Data to process -
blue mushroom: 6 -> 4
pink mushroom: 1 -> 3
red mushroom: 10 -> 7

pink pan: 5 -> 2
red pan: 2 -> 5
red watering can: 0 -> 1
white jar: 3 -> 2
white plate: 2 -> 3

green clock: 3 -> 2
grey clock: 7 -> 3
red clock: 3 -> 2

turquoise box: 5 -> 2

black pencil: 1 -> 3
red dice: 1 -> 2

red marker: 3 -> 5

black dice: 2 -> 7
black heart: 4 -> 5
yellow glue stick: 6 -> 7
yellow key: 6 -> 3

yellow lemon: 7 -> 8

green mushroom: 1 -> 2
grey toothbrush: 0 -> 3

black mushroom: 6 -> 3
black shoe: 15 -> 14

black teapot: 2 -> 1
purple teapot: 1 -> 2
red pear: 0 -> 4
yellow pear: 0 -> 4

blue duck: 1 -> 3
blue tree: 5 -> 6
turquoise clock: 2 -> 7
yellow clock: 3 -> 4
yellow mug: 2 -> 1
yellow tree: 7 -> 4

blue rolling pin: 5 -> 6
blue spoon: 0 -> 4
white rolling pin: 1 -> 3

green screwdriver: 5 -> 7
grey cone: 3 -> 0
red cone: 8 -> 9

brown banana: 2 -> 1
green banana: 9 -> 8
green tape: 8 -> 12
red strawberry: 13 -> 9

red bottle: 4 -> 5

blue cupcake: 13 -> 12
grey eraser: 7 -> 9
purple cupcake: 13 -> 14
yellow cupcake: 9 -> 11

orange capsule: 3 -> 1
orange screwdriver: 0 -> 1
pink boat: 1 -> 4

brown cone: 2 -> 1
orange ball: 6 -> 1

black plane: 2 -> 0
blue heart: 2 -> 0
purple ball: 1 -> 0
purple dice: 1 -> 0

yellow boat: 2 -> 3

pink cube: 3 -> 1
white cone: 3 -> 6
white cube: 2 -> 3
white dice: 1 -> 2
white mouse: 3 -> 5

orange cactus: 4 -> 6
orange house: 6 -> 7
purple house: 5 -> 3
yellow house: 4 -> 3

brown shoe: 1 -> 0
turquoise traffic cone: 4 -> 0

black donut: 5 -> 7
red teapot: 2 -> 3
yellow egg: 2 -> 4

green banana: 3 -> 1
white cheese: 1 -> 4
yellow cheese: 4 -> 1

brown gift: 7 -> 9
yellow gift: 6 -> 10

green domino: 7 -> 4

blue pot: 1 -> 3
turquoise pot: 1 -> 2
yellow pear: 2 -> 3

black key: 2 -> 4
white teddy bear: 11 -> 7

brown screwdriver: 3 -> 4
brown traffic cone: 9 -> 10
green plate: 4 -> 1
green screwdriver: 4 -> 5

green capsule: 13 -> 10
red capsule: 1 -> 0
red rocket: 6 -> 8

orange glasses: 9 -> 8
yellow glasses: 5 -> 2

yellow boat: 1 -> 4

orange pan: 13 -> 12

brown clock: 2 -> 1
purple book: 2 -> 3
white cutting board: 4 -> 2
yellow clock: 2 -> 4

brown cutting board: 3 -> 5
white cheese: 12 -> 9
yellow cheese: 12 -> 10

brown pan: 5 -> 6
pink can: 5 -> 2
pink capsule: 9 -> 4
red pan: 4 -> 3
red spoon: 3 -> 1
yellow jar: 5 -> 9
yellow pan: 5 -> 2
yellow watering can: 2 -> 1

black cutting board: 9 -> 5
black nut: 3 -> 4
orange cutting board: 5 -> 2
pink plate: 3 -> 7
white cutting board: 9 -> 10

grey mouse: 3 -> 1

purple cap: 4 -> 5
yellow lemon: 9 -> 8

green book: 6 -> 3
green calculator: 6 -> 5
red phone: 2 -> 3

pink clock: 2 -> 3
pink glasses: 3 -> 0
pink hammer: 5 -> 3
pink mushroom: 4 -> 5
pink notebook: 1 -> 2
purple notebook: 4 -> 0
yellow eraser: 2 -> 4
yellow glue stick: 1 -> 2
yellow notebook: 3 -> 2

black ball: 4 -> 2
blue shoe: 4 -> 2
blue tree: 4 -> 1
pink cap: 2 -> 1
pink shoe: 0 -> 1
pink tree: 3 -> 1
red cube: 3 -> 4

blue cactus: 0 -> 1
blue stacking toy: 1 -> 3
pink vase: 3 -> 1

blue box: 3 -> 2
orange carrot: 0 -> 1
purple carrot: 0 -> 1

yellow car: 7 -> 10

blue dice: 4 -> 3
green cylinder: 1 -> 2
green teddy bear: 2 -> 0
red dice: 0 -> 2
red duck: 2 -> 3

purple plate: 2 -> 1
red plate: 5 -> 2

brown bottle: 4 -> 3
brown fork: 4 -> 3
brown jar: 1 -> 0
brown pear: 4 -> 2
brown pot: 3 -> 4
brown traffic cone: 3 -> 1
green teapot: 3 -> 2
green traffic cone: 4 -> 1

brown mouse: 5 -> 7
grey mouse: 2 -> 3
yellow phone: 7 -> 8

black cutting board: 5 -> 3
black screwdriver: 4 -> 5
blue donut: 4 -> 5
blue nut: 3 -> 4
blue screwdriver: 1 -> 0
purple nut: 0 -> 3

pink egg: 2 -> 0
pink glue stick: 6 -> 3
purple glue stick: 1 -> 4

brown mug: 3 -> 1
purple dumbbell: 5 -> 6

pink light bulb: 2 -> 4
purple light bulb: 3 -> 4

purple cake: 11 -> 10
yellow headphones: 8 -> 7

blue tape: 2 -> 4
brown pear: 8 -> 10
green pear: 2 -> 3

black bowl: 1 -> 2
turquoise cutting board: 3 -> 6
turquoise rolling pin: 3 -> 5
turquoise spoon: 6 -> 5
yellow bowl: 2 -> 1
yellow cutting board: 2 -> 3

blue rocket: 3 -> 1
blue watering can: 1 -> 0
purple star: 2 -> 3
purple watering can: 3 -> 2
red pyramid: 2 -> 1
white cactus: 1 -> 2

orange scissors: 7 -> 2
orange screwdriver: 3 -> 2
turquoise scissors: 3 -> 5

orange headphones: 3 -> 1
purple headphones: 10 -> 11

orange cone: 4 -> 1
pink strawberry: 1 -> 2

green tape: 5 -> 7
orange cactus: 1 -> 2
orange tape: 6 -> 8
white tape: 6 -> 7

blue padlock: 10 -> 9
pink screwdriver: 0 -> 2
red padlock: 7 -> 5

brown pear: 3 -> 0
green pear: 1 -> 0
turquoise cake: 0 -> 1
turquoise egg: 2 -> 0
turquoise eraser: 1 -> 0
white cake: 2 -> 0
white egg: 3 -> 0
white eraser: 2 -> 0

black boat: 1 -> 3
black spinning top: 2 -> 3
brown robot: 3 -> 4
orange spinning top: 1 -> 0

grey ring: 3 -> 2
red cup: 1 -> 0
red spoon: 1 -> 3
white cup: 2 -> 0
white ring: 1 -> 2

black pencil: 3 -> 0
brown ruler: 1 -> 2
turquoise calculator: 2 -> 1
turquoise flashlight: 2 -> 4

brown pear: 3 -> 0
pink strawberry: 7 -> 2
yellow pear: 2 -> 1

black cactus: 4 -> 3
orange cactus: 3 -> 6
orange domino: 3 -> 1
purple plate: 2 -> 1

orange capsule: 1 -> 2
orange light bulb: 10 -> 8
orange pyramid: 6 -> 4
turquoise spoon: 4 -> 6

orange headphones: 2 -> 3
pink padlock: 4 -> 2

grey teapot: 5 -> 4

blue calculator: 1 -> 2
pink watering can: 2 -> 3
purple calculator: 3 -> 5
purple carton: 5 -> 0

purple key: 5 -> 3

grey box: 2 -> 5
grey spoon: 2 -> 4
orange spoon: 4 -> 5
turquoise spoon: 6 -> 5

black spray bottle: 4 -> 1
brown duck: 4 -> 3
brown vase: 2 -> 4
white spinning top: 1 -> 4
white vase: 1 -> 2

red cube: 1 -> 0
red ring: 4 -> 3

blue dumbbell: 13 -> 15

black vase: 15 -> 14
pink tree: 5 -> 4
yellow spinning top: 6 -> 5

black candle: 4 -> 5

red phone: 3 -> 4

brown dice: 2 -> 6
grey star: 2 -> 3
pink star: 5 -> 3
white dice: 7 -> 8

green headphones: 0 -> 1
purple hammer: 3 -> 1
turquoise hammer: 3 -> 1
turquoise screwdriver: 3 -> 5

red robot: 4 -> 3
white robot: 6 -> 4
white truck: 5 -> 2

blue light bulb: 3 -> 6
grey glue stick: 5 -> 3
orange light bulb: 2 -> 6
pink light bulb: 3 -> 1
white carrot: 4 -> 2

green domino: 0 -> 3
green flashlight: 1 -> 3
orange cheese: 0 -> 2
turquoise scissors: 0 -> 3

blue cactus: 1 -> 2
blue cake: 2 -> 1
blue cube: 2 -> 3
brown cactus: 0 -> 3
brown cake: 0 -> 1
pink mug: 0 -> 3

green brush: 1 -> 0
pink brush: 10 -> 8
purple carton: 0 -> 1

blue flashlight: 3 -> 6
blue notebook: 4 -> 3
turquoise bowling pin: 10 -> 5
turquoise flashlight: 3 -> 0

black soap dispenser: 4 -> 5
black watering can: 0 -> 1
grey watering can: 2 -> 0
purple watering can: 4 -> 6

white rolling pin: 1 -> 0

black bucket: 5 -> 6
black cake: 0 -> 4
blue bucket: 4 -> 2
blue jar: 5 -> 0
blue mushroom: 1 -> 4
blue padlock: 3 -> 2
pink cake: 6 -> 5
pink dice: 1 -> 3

Activity - What lines of the preceding data include the string "spoon"? Pull them out.

Answer space -
blue spoon: 0 -> 4
red spoon: 3 -> 1
turquoise spoon: 6 -> 5
red spoon: 1 -> 3
turquoise spoon: 4 -> 6
grey spoon: 2 -> 4
orange spoon: 4 -> 5
turquoise spoon: 6 -> 5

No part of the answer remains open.